* **TASK STATEMENT**
Your answer is the line containing "AUDIO1 pin BUSY: RX -> D3" plus every line after it through the end of the records, printed exactly and free of pictures.

*** ENTRIES SUPPLIED Section Begins ***

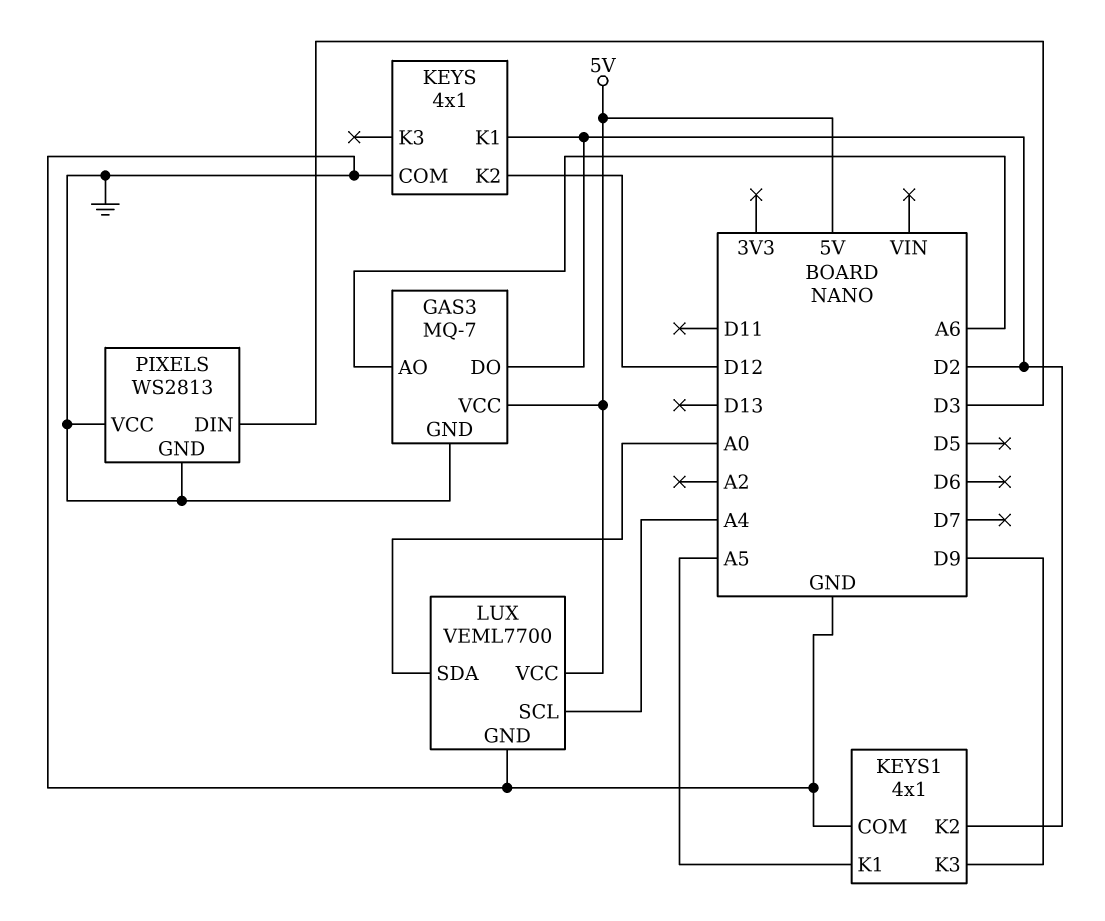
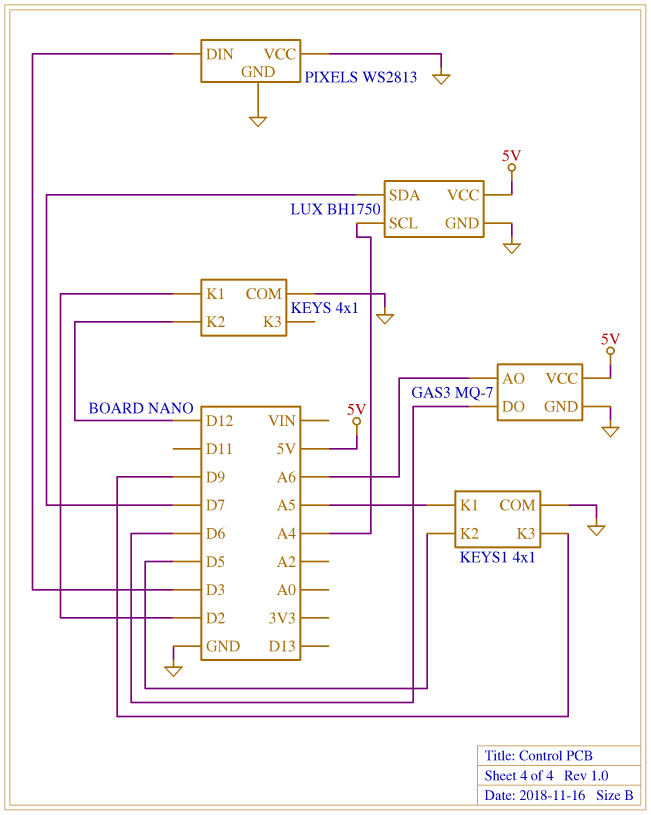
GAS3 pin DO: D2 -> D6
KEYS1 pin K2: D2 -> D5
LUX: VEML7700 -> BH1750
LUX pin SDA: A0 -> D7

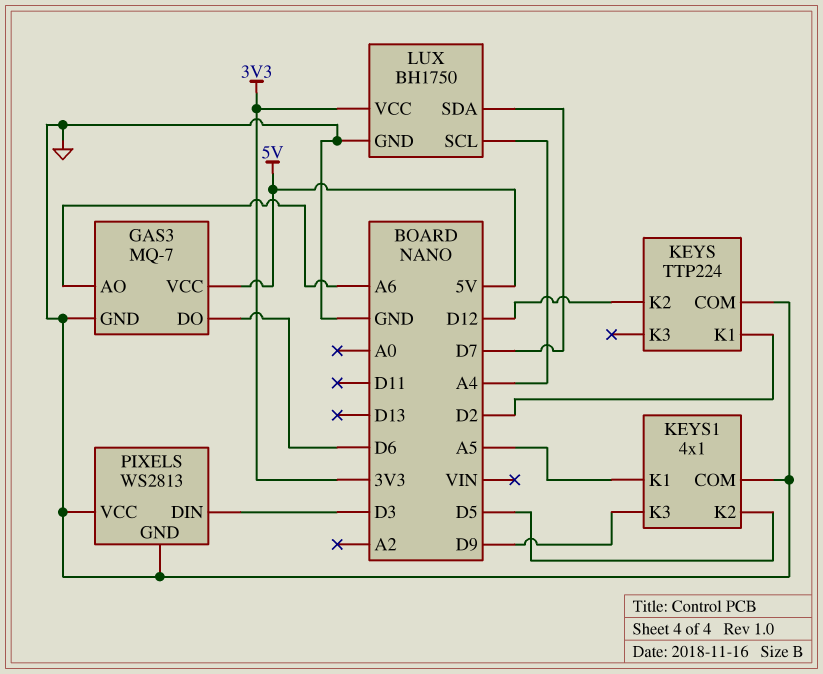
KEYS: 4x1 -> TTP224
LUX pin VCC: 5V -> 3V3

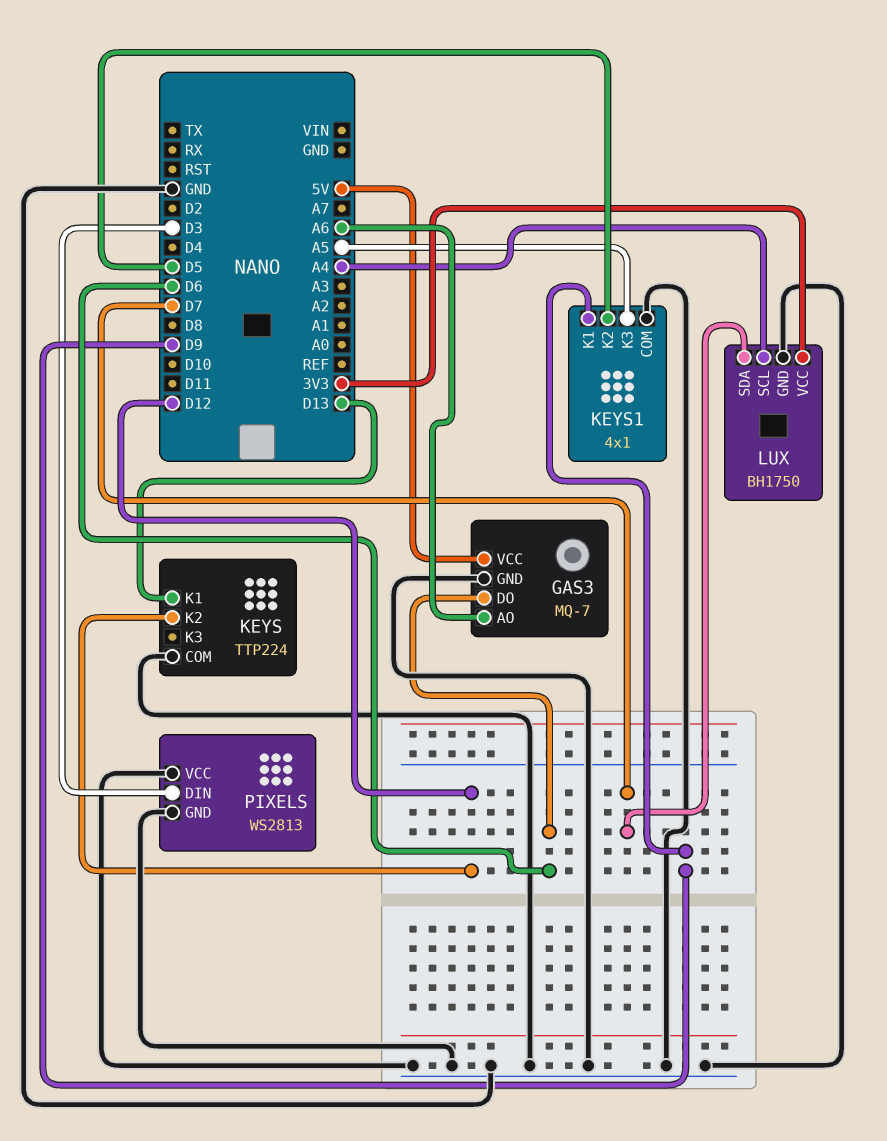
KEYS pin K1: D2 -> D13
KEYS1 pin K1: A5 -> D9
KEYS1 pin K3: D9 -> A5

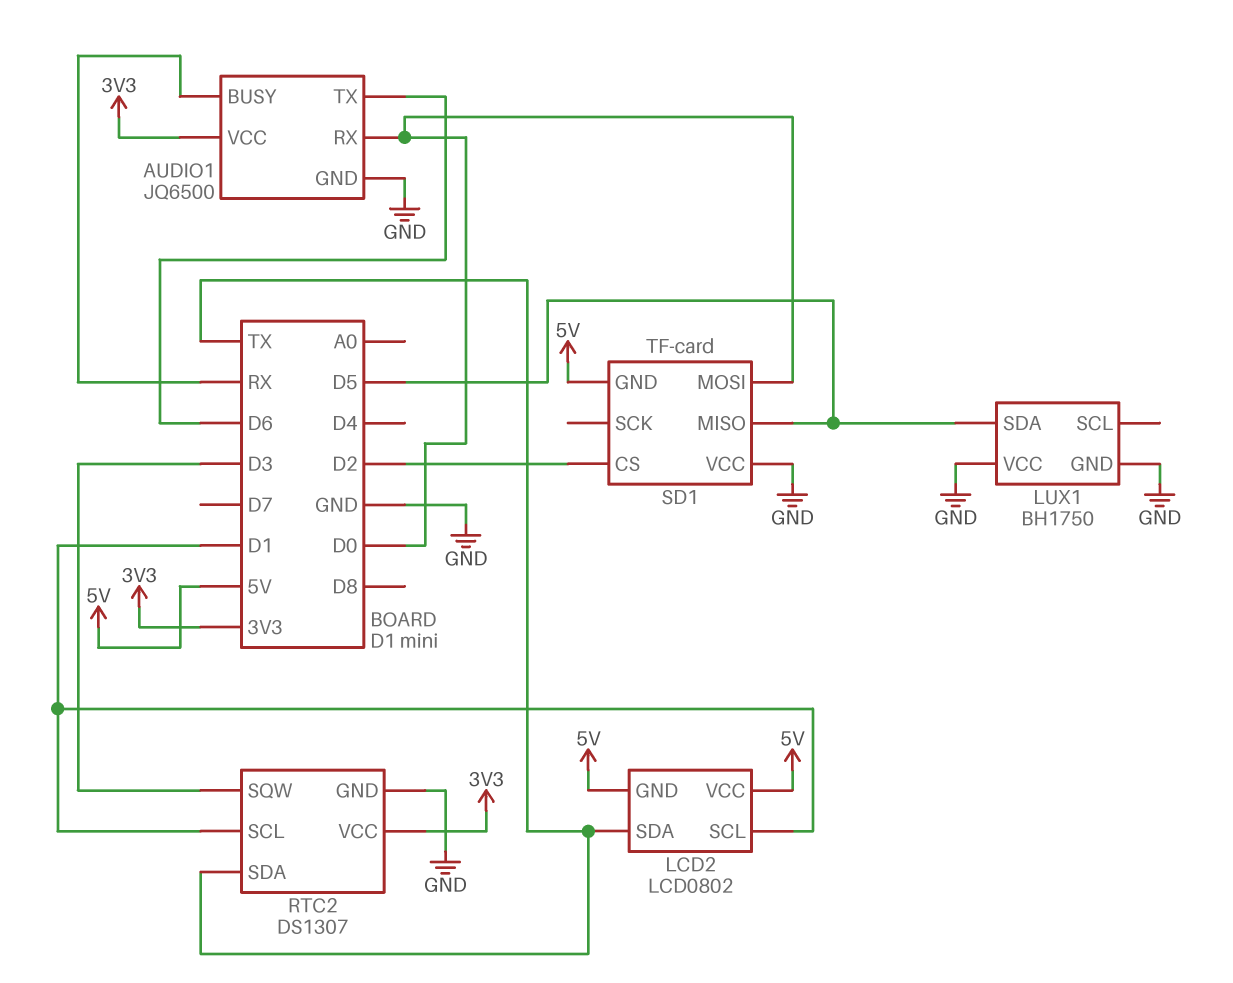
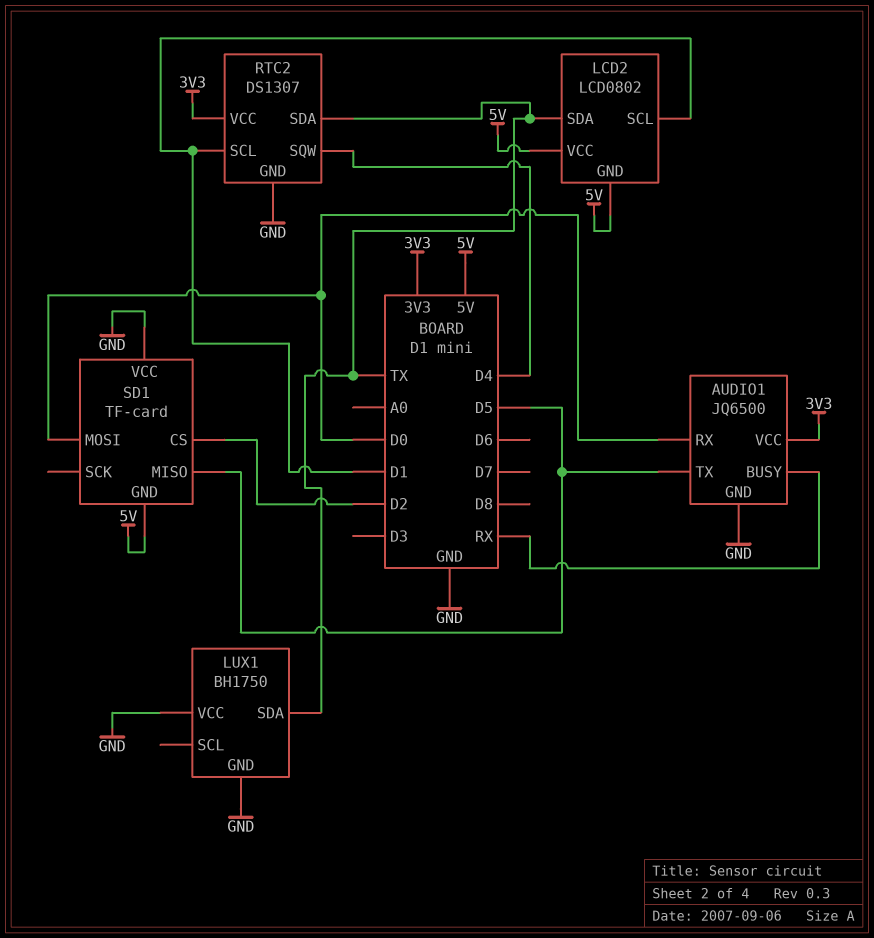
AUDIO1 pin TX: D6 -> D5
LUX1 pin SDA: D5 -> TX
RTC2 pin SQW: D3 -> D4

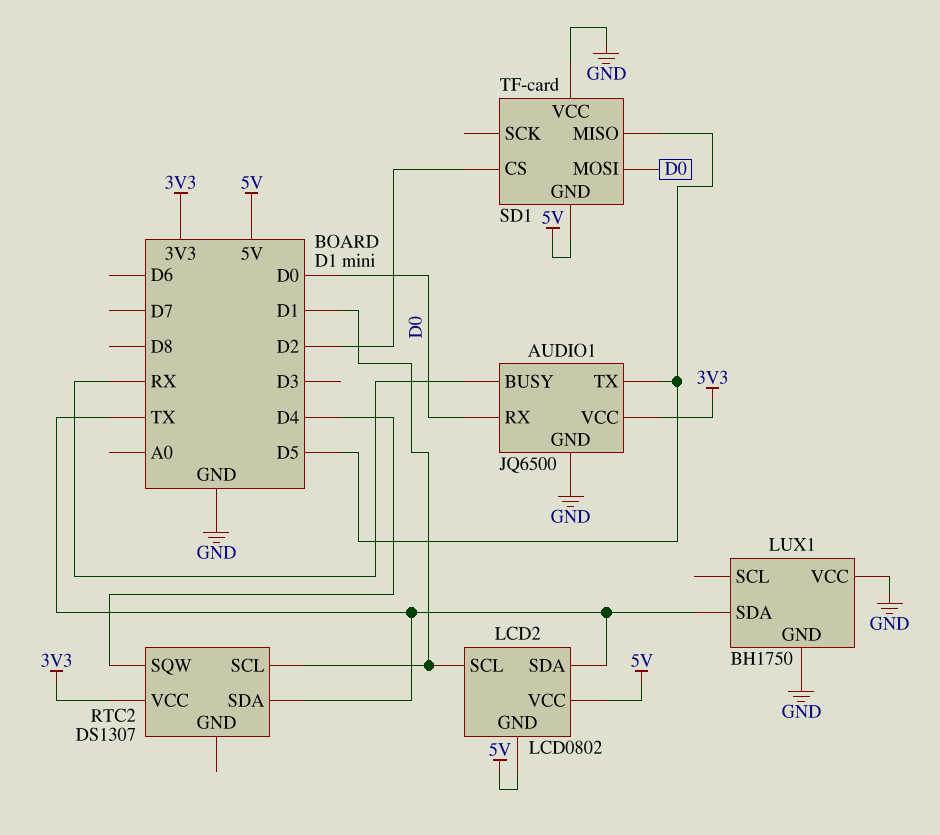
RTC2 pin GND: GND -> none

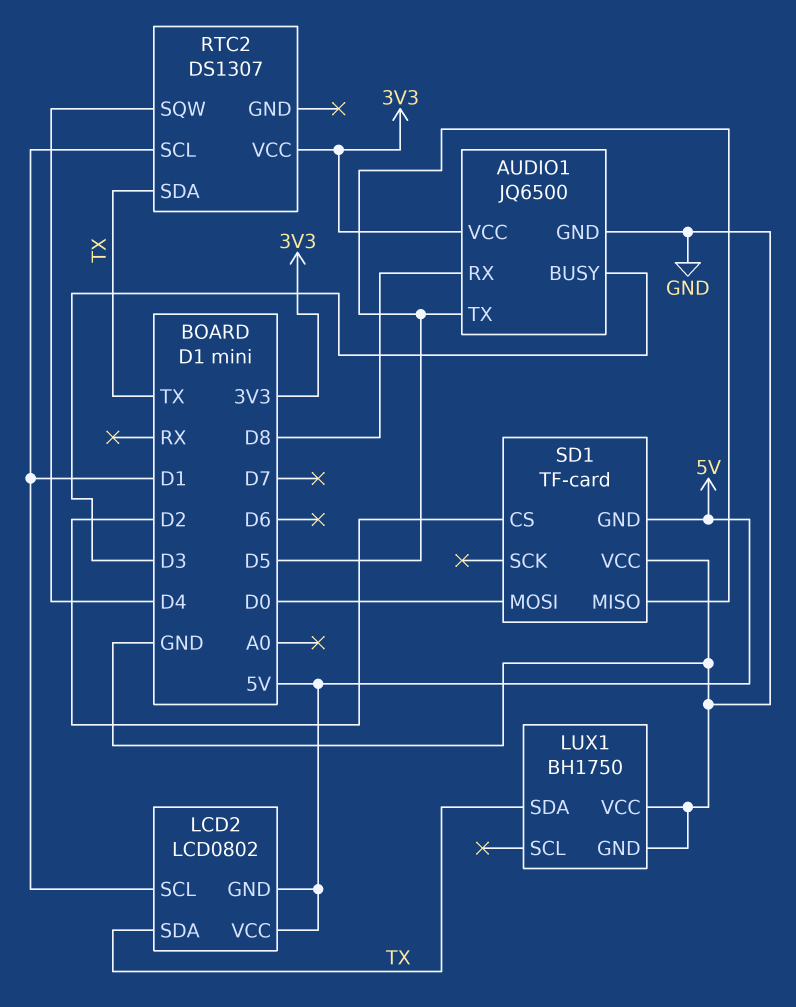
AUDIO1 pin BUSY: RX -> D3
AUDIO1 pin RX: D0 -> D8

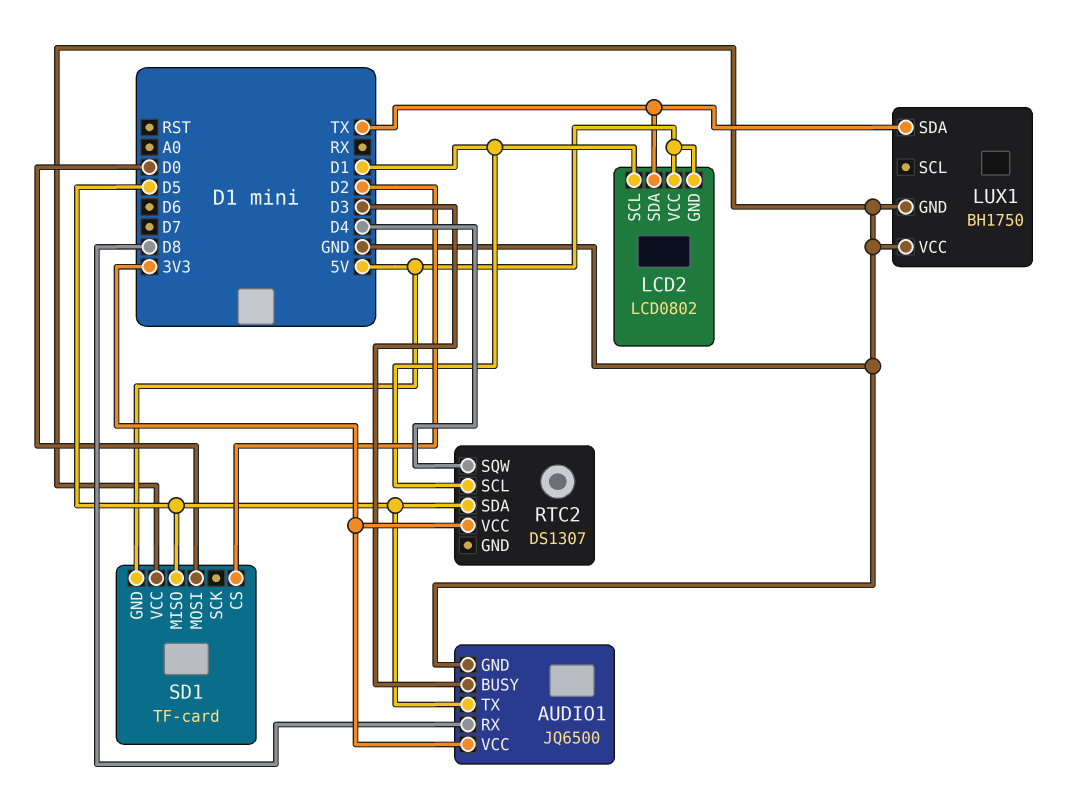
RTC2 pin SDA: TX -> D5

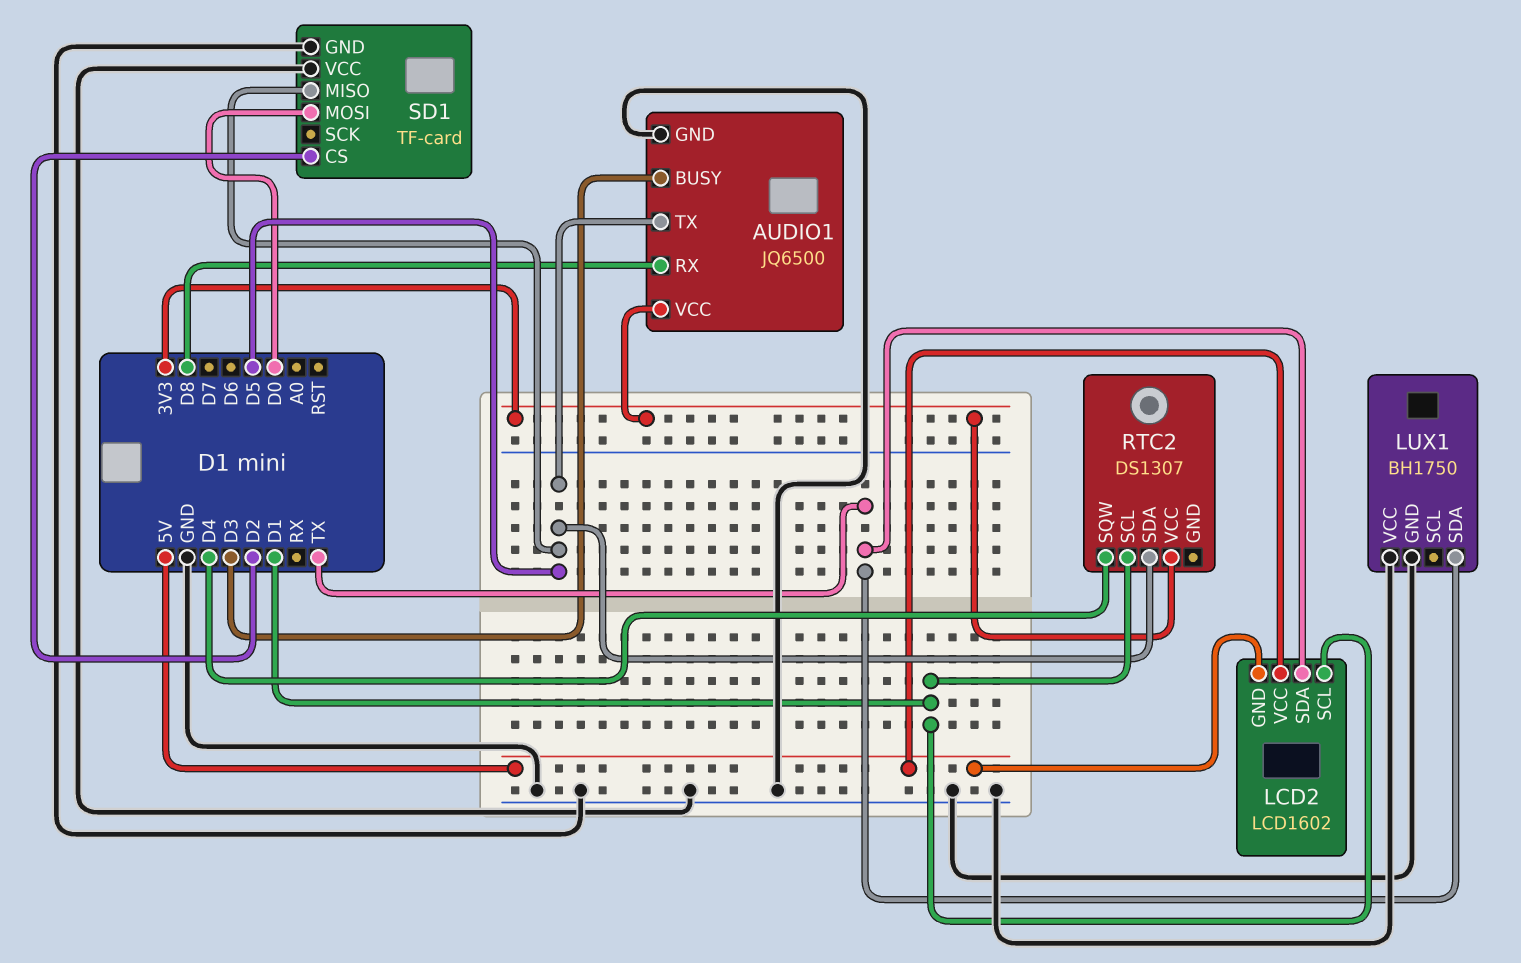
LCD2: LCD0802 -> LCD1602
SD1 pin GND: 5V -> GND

*** ENTRIES SUPPLIED Section Ends ***

* **THE COMPLETED TASK**
AUDIO1 pin BUSY: RX -> D3
AUDIO1 pin RX: D0 -> D8

RTC2 pin SDA: TX -> D5

LCD2: LCD0802 -> LCD1602
SD1 pin GND: 5V -> GND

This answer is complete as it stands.